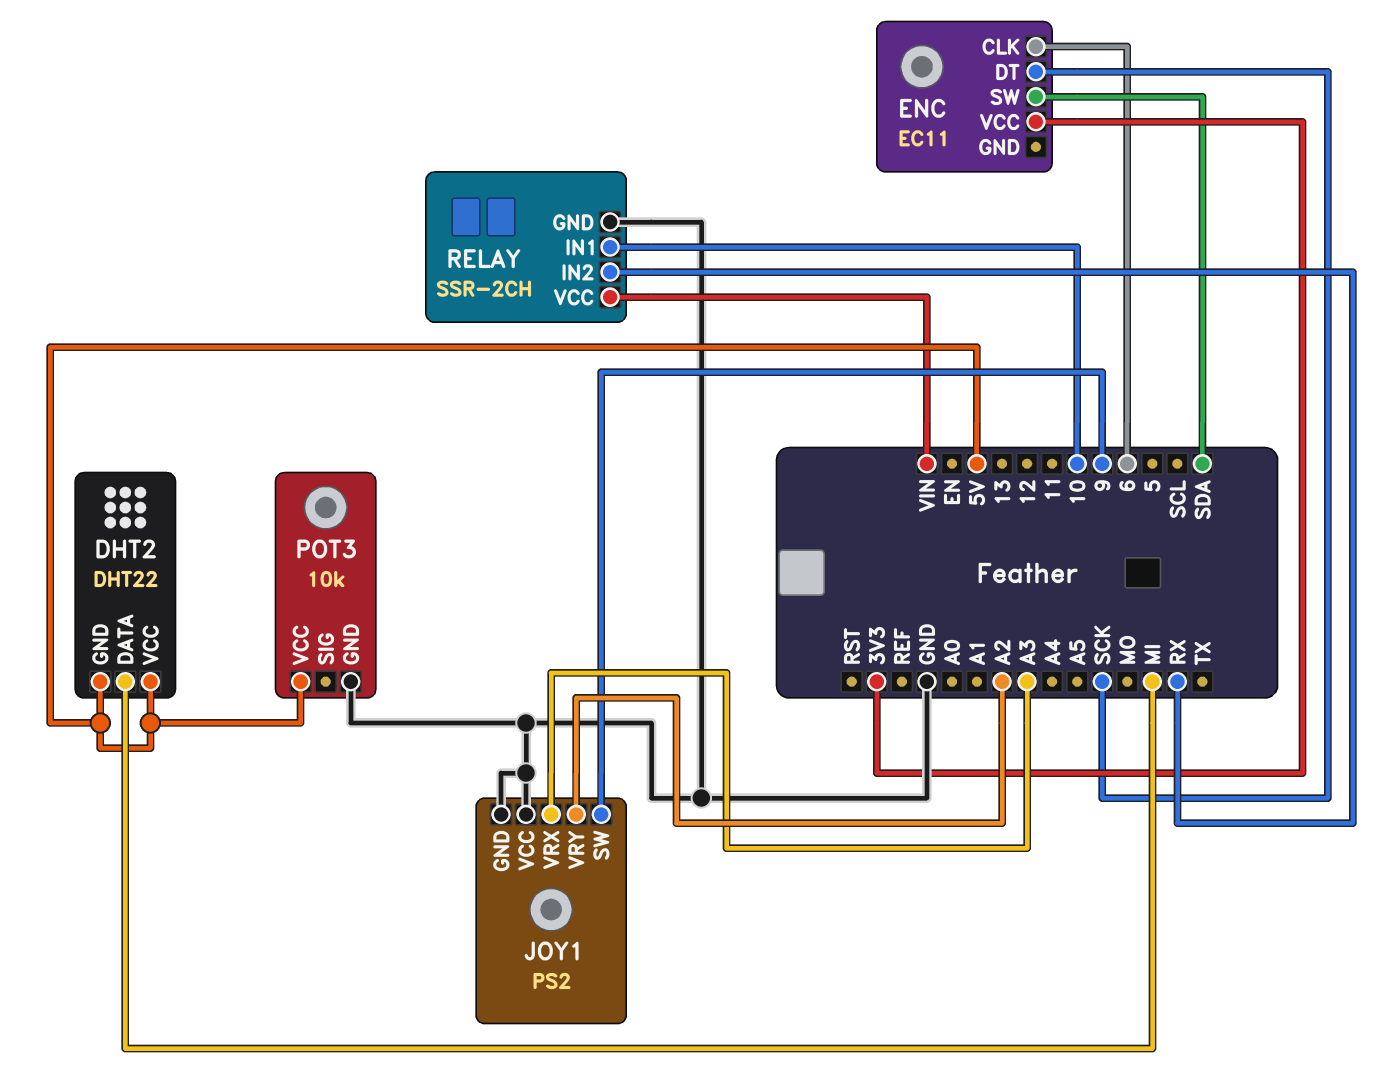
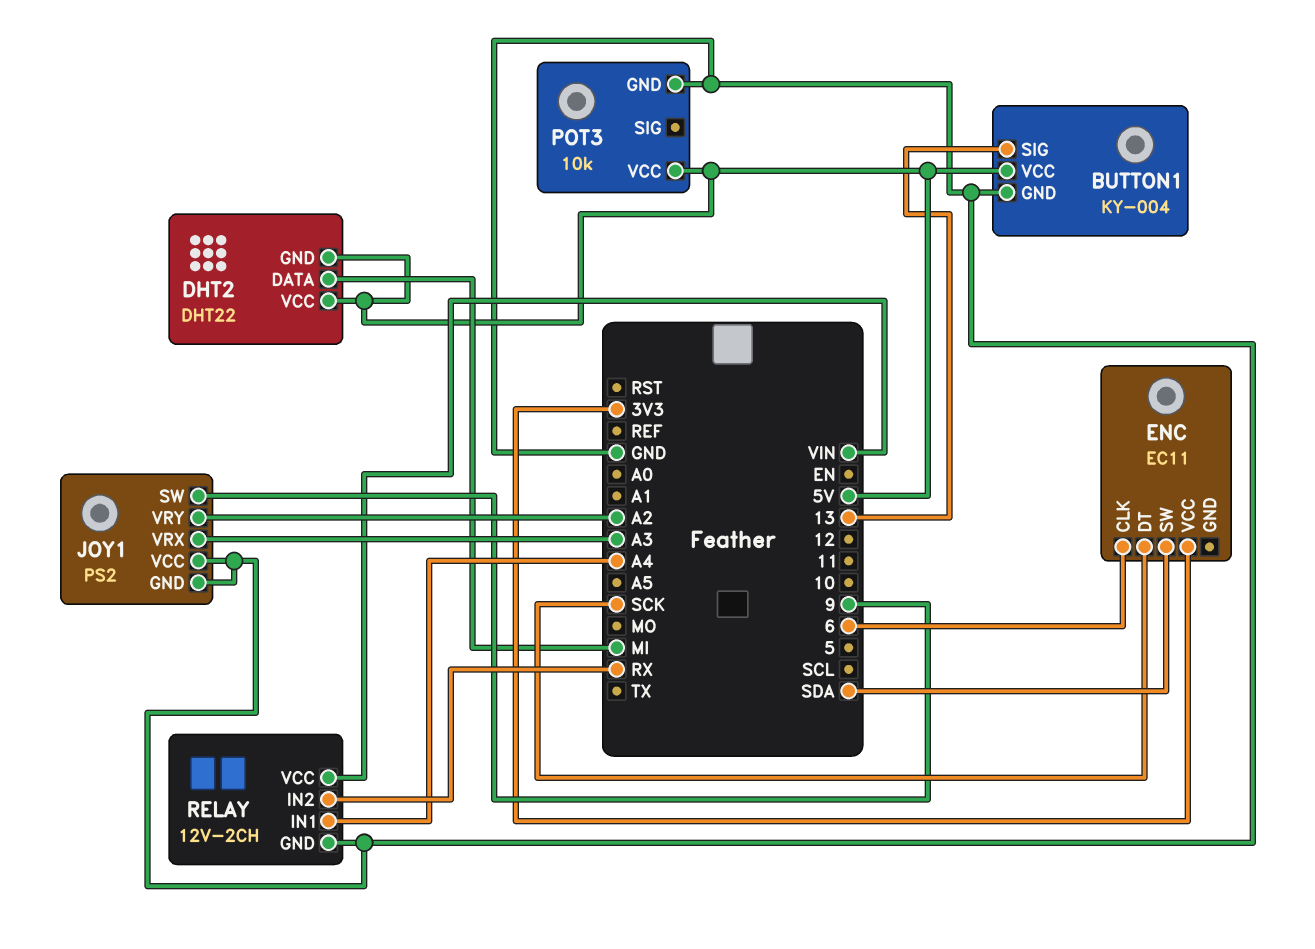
BUTTON1: none -> KY-004
BUTTON1 pin GND: none -> GND
BUTTON1 pin SIG: none -> 13
BUTTON1 pin VCC: none -> 5V
RELAY: SSR-2CH -> 12V-2CH
RELAY pin IN1: 10 -> A4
--*--
**ACTION ITEM:** The entries above are to be printed again word for word, with every picture removed.

**TASK OUTPUT:**
BUTTON1: none -> KY-004
BUTTON1 pin GND: none -> GND
BUTTON1 pin SIG: none -> 13
BUTTON1 pin VCC: none -> 5V
RELAY: SSR-2CH -> 12V-2CH
RELAY pin IN1: 10 -> A4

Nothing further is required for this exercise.